*Record extracts*:
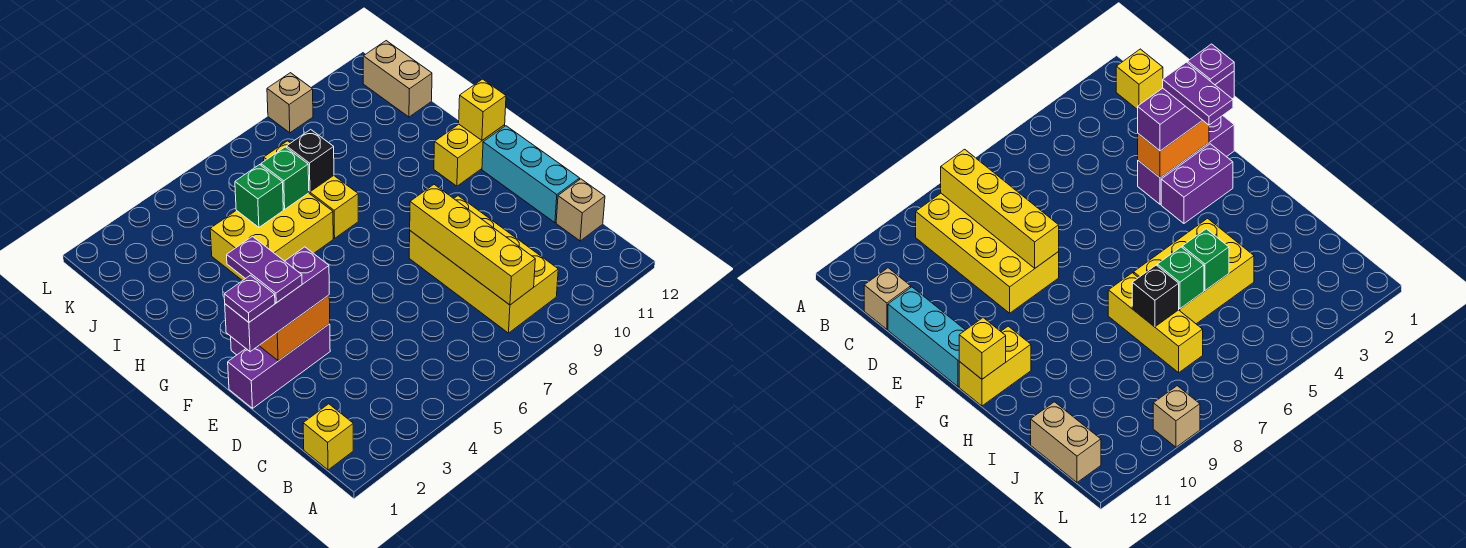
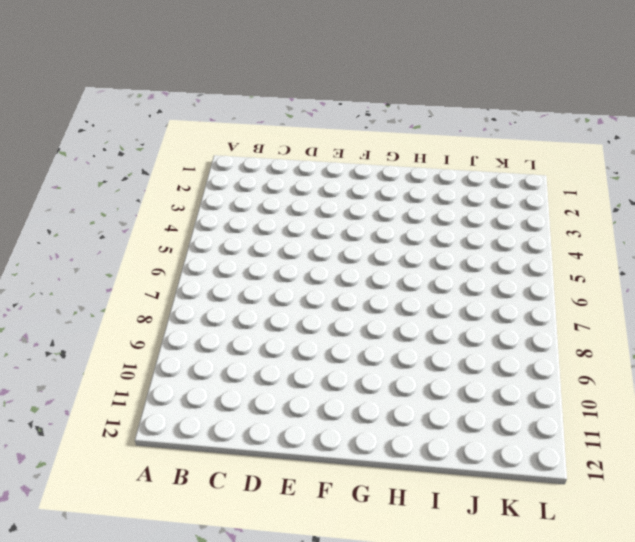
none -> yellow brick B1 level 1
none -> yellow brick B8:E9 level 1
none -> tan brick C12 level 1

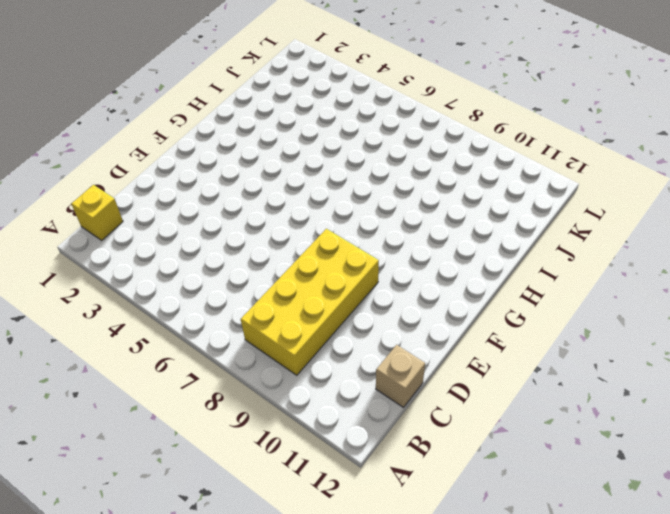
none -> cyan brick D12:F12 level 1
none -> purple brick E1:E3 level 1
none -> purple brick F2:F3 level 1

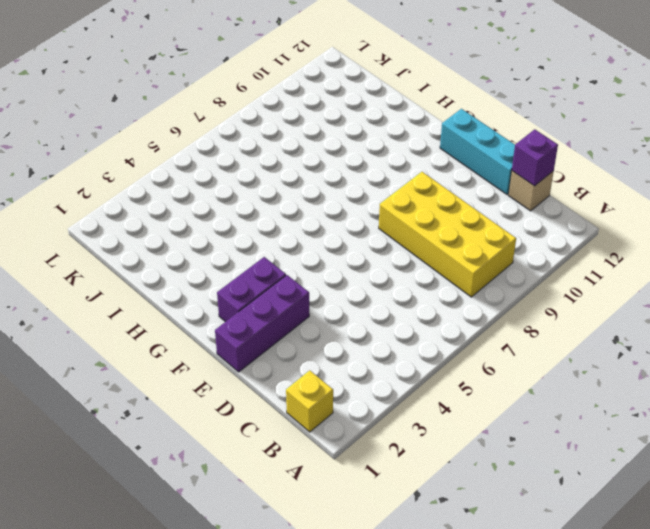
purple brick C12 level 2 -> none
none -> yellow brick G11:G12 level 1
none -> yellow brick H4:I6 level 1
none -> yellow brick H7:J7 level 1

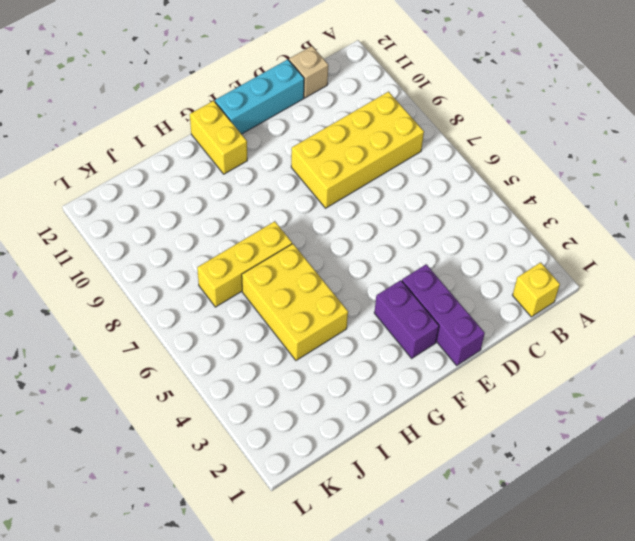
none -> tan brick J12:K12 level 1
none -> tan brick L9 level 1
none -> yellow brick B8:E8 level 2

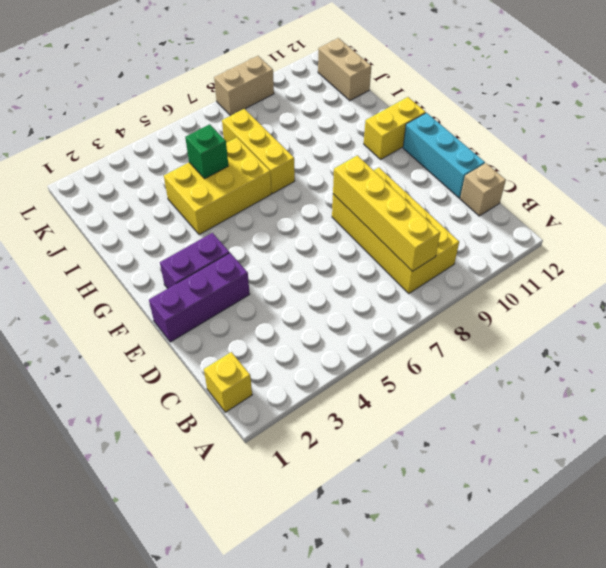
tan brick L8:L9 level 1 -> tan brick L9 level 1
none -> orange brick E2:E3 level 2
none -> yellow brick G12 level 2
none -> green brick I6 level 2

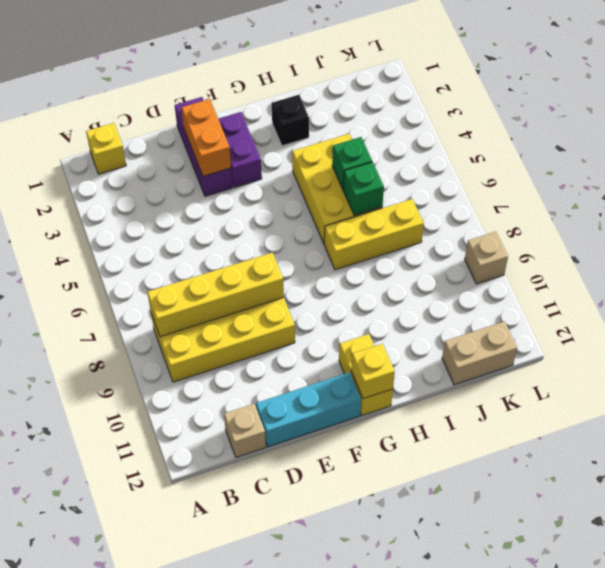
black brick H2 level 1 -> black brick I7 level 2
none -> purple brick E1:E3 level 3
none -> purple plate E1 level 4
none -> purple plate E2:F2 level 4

*Exercise goal*: Write out each line of the data above exactly, starting at the top and finishing with the line containing "tan brick L8:L9"; omit the pictures.

*Exercise response*:
none -> yellow brick B1 level 1
none -> yellow brick B8:E9 level 1
none -> tan brick C12 level 1

none -> cyan brick D12:F12 level 1
none -> purple brick E1:E3 level 1
none -> purple brick F2:F3 level 1

purple brick C12 level 2 -> none
none -> yellow brick G11:G12 level 1
none -> yellow brick H4:I6 level 1
none -> yellow brick H7:J7 level 1

none -> tan brick J12:K12 level 1
none -> tan brick L9 level 1
none -> yellow brick B8:E8 level 2

tan brick L8:L9 level 1 -> tan brick L9 level 1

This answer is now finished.